- _Records shown_:
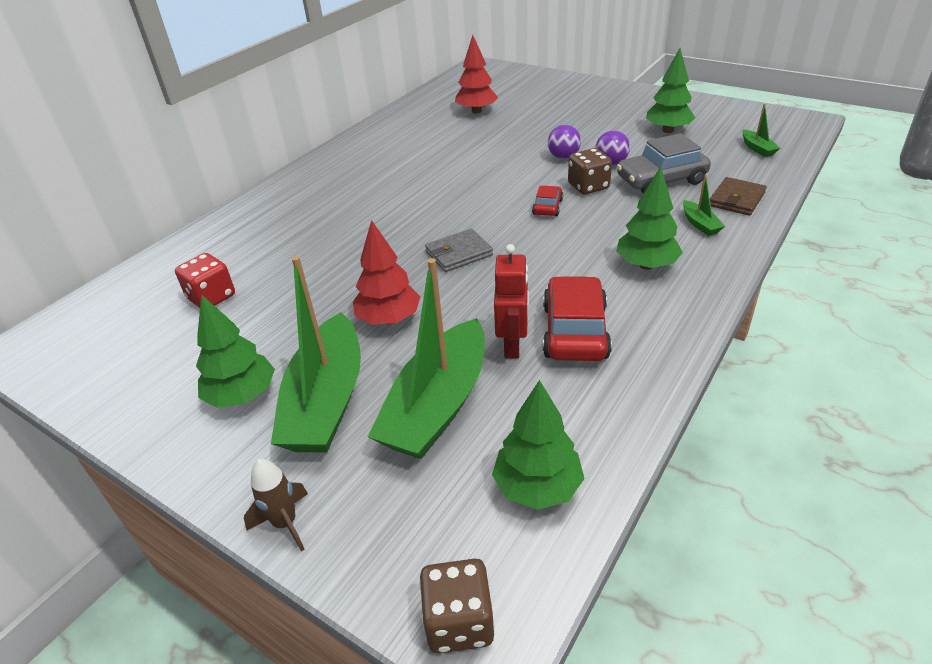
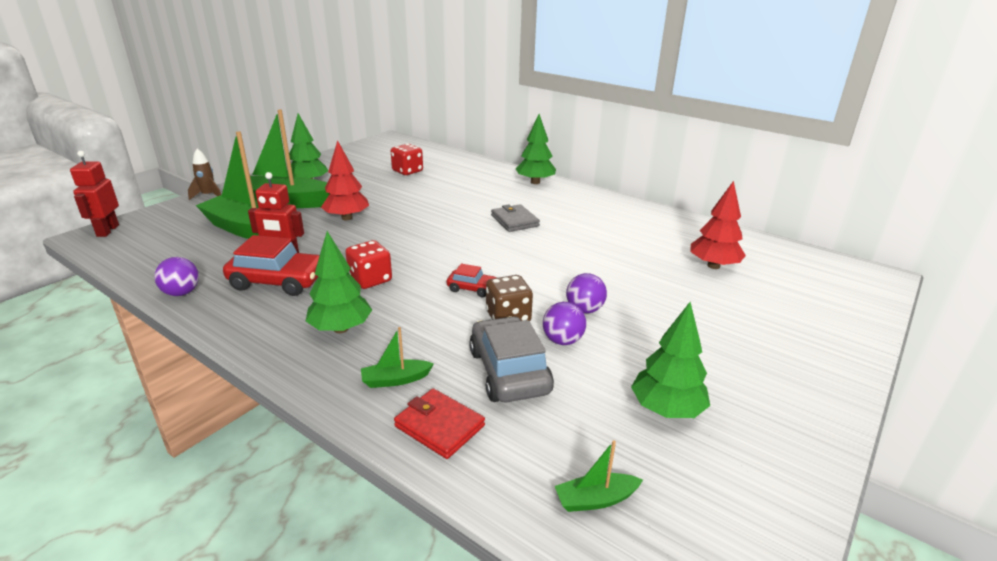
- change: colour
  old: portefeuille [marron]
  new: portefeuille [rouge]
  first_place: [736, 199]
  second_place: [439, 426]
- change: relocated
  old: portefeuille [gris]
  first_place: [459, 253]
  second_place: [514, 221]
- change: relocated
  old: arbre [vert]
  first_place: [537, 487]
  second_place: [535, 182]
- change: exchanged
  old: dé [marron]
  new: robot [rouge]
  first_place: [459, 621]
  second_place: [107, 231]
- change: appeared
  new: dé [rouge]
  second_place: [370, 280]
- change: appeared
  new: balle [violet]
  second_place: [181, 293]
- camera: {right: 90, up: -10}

- _Task to complete_:
Using the data above, return each line that includes the word "portefeuille".

- _Exercise response_:
  old: portefeuille [marron]
  new: portefeuille [rouge]
  old: portefeuille [gris]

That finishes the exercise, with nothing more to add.